ABOUT THIS EXERCISE: The records below must be copied out completely and exactly.

[Start of Attachment]

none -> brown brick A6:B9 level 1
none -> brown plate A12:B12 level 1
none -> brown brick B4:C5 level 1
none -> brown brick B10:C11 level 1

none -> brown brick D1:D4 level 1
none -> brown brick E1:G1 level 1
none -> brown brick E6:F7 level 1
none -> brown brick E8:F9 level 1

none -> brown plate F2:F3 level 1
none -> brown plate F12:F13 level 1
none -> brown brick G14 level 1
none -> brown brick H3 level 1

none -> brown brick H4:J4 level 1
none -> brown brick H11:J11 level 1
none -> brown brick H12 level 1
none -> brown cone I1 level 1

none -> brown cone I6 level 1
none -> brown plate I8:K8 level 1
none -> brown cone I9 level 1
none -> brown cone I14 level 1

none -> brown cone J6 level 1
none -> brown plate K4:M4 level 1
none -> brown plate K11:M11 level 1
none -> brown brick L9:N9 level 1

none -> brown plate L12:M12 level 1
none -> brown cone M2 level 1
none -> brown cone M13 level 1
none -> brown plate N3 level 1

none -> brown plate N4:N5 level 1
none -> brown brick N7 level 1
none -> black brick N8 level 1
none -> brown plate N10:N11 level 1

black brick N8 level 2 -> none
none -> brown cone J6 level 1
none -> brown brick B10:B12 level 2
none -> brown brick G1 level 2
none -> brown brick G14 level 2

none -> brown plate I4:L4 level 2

[End of Attachment]

EXERCISE OUTPUT:
none -> brown brick A6:B9 level 1
none -> brown plate A12:B12 level 1
none -> brown brick B4:C5 level 1
none -> brown brick B10:C11 level 1

none -> brown brick D1:D4 level 1
none -> brown brick E1:G1 level 1
none -> brown brick E6:F7 level 1
none -> brown brick E8:F9 level 1

none -> brown plate F2:F3 level 1
none -> brown plate F12:F13 level 1
none -> brown brick G14 level 1
none -> brown brick H3 level 1

none -> brown brick H4:J4 level 1
none -> brown brick H11:J11 level 1
none -> brown brick H12 level 1
none -> brown cone I1 level 1

none -> brown cone I6 level 1
none -> brown plate I8:K8 level 1
none -> brown cone I9 level 1
none -> brown cone I14 level 1

none -> brown cone J6 level 1
none -> brown plate K4:M4 level 1
none -> brown plate K11:M11 level 1
none -> brown brick L9:N9 level 1

none -> brown plate L12:M12 level 1
none -> brown cone M2 level 1
none -> brown cone M13 level 1
none -> brown plate N3 level 1

none -> brown plate N4:N5 level 1
none -> brown brick N7 level 1
none -> black brick N8 level 1
none -> brown plate N10:N11 level 1

black brick N8 level 2 -> none
none -> brown cone J6 level 1
none -> brown brick B10:B12 level 2
none -> brown brick G1 level 2
none -> brown brick G14 level 2

none -> brown plate I4:L4 level 2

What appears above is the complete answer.